*** Provided entries Section Begins ***

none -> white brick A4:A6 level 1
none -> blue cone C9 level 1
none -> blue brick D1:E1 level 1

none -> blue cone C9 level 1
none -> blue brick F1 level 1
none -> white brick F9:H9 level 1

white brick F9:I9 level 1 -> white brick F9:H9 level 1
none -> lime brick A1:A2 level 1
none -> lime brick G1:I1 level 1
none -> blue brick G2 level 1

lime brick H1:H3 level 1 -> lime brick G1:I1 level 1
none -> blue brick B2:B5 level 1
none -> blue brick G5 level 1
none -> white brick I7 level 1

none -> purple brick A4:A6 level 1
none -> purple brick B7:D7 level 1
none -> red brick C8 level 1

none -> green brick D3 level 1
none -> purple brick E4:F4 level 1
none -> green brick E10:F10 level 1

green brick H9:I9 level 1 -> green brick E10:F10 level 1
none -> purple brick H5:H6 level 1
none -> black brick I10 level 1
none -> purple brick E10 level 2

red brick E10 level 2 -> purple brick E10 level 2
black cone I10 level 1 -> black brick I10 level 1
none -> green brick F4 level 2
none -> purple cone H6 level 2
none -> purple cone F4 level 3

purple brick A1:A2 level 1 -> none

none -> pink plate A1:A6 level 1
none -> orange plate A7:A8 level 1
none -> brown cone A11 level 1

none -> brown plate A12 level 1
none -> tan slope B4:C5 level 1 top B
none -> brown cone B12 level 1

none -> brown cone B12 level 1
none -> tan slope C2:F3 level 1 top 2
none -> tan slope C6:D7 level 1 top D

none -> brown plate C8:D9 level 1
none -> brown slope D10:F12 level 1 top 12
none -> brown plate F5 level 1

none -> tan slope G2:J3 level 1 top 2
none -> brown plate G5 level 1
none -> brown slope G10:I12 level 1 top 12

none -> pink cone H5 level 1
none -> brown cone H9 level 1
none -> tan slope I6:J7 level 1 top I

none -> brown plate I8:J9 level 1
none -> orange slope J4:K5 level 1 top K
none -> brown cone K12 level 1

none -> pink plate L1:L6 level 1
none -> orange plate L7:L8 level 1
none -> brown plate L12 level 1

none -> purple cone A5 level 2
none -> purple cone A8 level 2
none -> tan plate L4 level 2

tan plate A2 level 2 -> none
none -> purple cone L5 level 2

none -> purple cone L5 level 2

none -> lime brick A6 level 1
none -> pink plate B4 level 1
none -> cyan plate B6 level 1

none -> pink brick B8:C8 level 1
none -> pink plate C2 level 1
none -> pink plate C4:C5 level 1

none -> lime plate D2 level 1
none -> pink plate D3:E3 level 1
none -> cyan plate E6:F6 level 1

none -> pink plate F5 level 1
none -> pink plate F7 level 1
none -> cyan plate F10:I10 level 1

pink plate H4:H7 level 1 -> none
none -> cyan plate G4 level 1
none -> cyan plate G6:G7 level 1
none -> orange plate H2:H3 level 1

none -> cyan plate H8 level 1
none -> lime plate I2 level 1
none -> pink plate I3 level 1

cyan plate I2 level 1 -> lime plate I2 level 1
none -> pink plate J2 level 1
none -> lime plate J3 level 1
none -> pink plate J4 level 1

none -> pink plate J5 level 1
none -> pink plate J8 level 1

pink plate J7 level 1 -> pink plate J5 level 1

*** Provided entries Section Ends ***

◆ **What you need to do**: Repeat all the entries above without altering anything.

◆ **Task solution**:
none -> white brick A4:A6 level 1
none -> blue cone C9 level 1
none -> blue brick D1:E1 level 1

none -> blue cone C9 level 1
none -> blue brick F1 level 1
none -> white brick F9:H9 level 1

white brick F9:I9 level 1 -> white brick F9:H9 level 1
none -> lime brick A1:A2 level 1
none -> lime brick G1:I1 level 1
none -> blue brick G2 level 1

lime brick H1:H3 level 1 -> lime brick G1:I1 level 1
none -> blue brick B2:B5 level 1
none -> blue brick G5 level 1
none -> white brick I7 level 1

none -> purple brick A4:A6 level 1
none -> purple brick B7:D7 level 1
none -> red brick C8 level 1

none -> green brick D3 level 1
none -> purple brick E4:F4 level 1
none -> green brick E10:F10 level 1

green brick H9:I9 level 1 -> green brick E10:F10 level 1
none -> purple brick H5:H6 level 1
none -> black brick I10 level 1
none -> purple brick E10 level 2

red brick E10 level 2 -> purple brick E10 level 2
black cone I10 level 1 -> black brick I10 level 1
none -> green brick F4 level 2
none -> purple cone H6 level 2
none -> purple cone F4 level 3

purple brick A1:A2 level 1 -> none

none -> pink plate A1:A6 level 1
none -> orange plate A7:A8 level 1
none -> brown cone A11 level 1

none -> brown plate A12 level 1
none -> tan slope B4:C5 level 1 top B
none -> brown cone B12 level 1

none -> brown cone B12 level 1
none -> tan slope C2:F3 level 1 top 2
none -> tan slope C6:D7 level 1 top D

none -> brown plate C8:D9 level 1
none -> brown slope D10:F12 level 1 top 12
none -> brown plate F5 level 1

none -> tan slope G2:J3 level 1 top 2
none -> brown plate G5 level 1
none -> brown slope G10:I12 level 1 top 12

none -> pink cone H5 level 1
none -> brown cone H9 level 1
none -> tan slope I6:J7 level 1 top I

none -> brown plate I8:J9 level 1
none -> orange slope J4:K5 level 1 top K
none -> brown cone K12 level 1

none -> pink plate L1:L6 level 1
none -> orange plate L7:L8 level 1
none -> brown plate L12 level 1

none -> purple cone A5 level 2
none -> purple cone A8 level 2
none -> tan plate L4 level 2

tan plate A2 level 2 -> none
none -> purple cone L5 level 2

none -> purple cone L5 level 2

none -> lime brick A6 level 1
none -> pink plate B4 level 1
none -> cyan plate B6 level 1

none -> pink brick B8:C8 level 1
none -> pink plate C2 level 1
none -> pink plate C4:C5 level 1

none -> lime plate D2 level 1
none -> pink plate D3:E3 level 1
none -> cyan plate E6:F6 level 1

none -> pink plate F5 level 1
none -> pink plate F7 level 1
none -> cyan plate F10:I10 level 1

pink plate H4:H7 level 1 -> none
none -> cyan plate G4 level 1
none -> cyan plate G6:G7 level 1
none -> orange plate H2:H3 level 1

none -> cyan plate H8 level 1
none -> lime plate I2 level 1
none -> pink plate I3 level 1

cyan plate I2 level 1 -> lime plate I2 level 1
none -> pink plate J2 level 1
none -> lime plate J3 level 1
none -> pink plate J4 level 1

none -> pink plate J5 level 1
none -> pink plate J8 level 1

pink plate J7 level 1 -> pink plate J5 level 1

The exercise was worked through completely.